Information shown:

═══

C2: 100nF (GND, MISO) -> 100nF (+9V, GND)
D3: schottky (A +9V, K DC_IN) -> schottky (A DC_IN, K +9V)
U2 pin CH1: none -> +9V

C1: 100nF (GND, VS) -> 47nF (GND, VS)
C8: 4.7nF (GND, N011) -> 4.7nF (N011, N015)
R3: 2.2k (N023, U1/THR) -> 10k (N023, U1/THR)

═══

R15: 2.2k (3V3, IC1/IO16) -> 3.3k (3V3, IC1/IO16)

═══

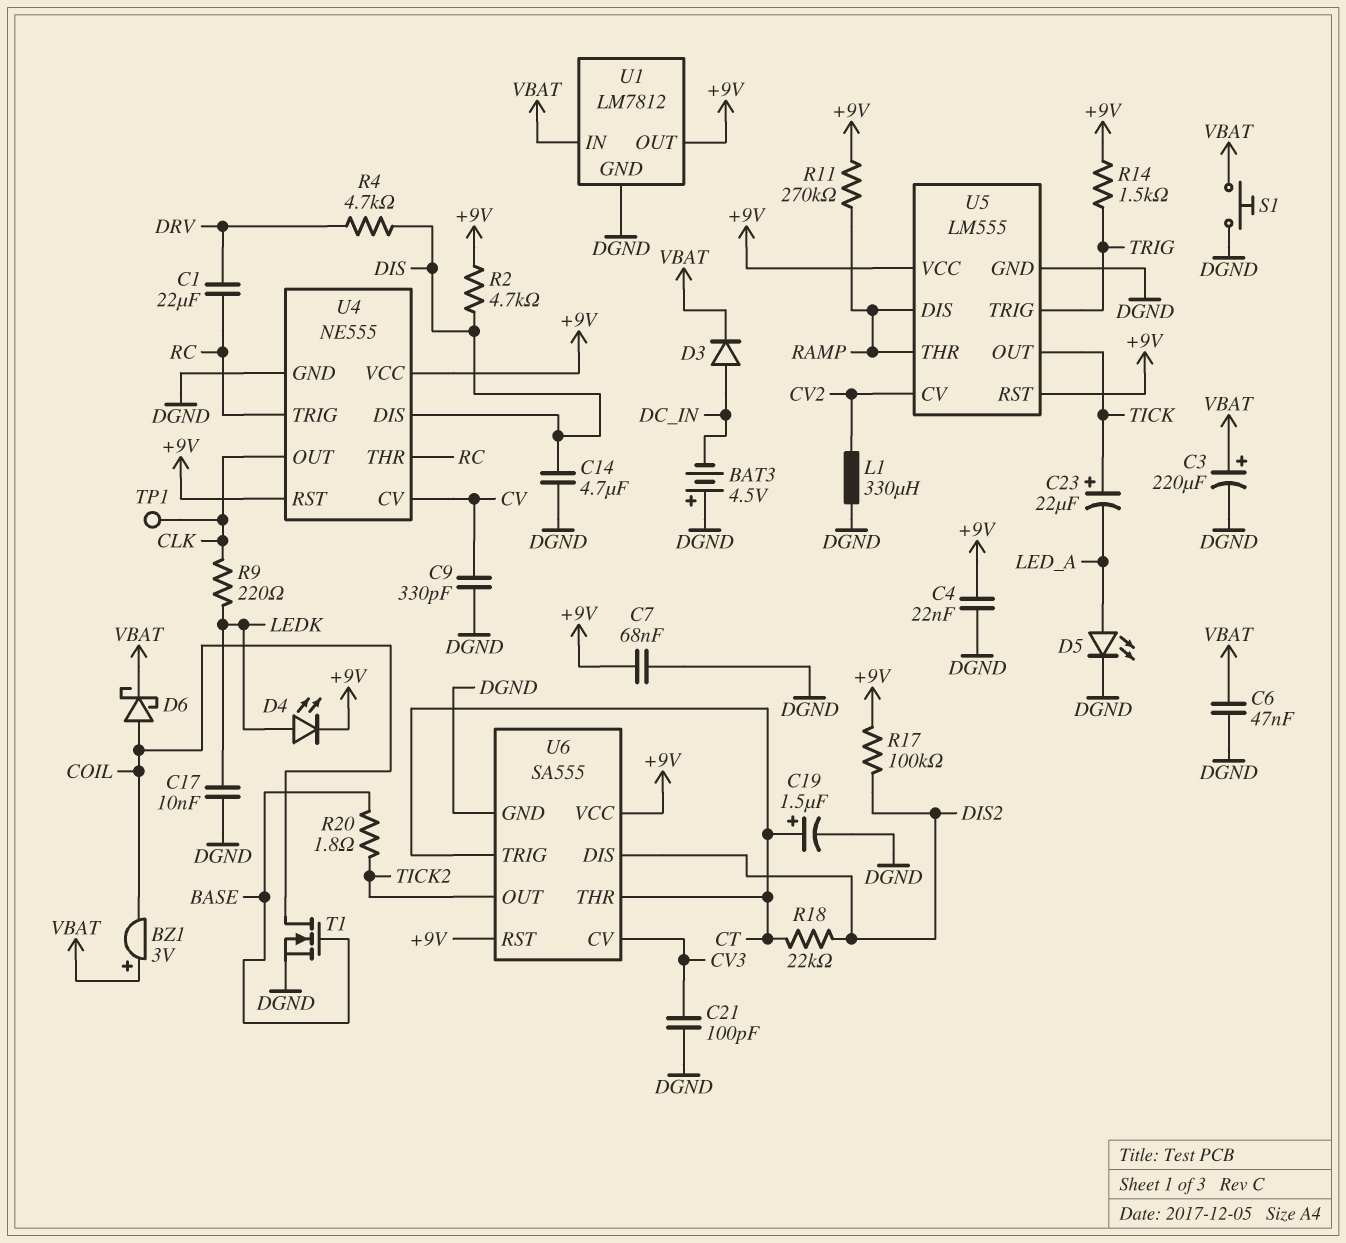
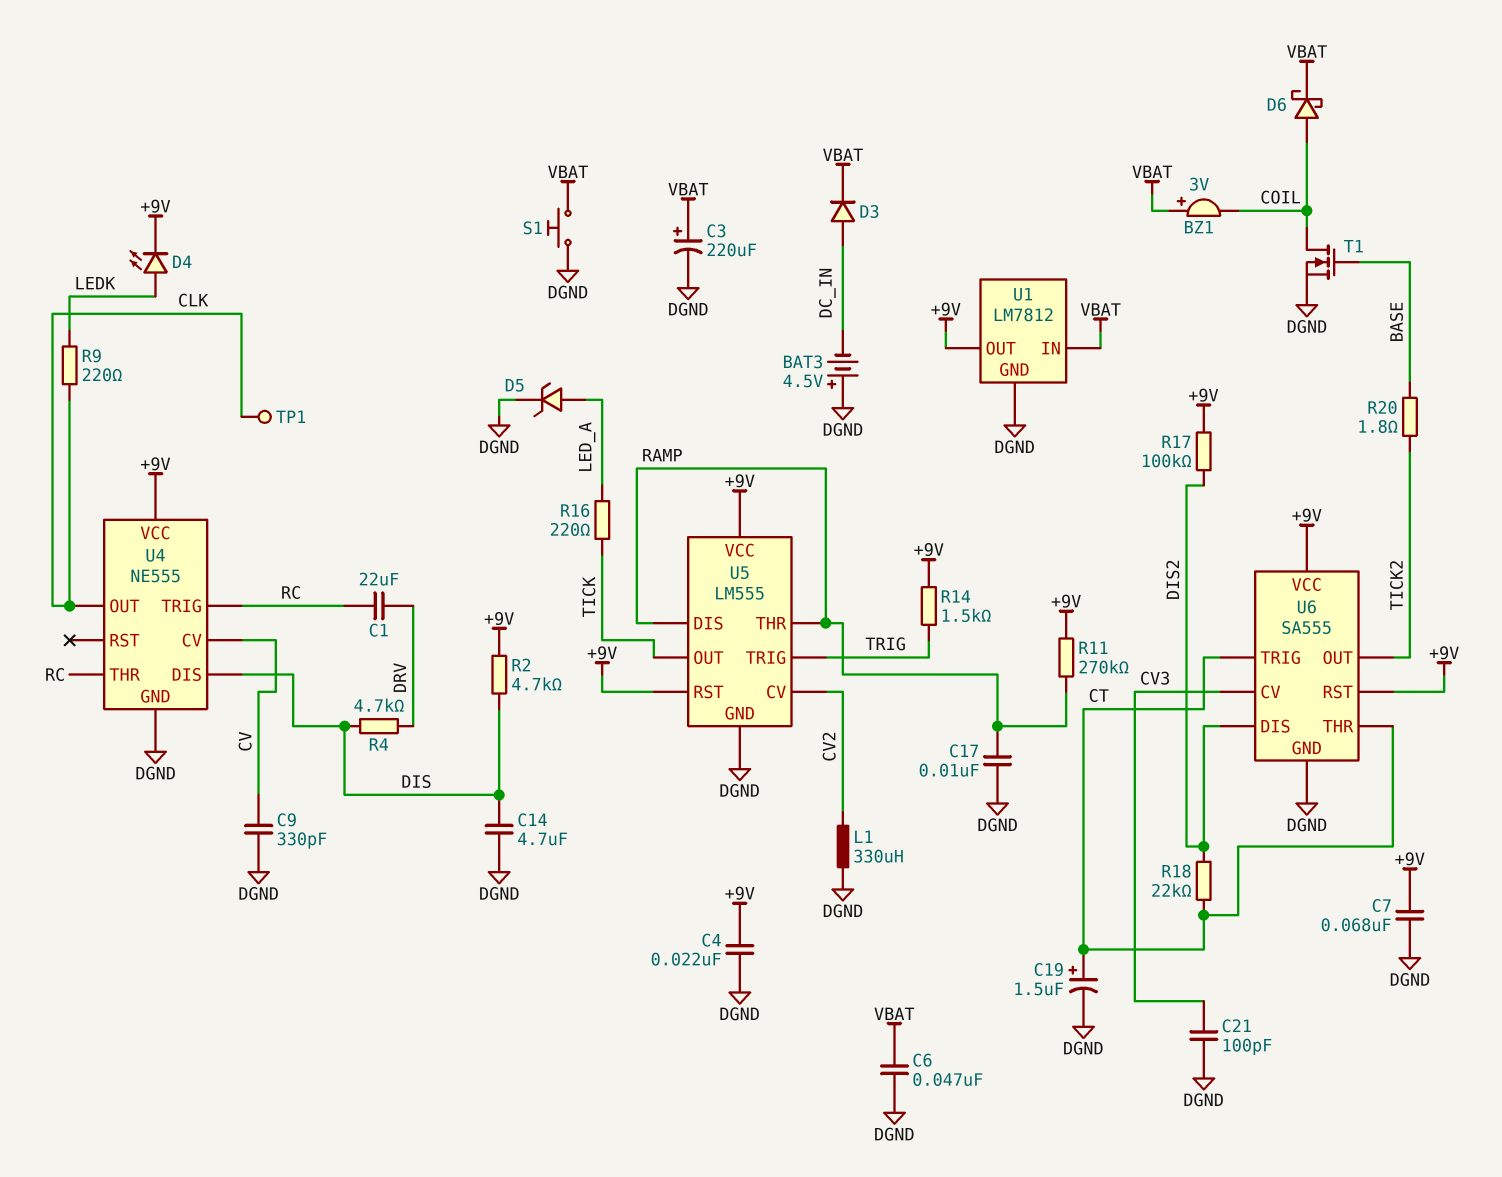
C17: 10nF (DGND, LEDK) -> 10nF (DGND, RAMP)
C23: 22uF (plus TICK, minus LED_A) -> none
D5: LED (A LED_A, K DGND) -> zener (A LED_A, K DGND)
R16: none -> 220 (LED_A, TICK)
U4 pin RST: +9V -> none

═══

What you are asked to do: How many lines of the data contain the word "TICK"? Answer with the number alone.

Response box: 2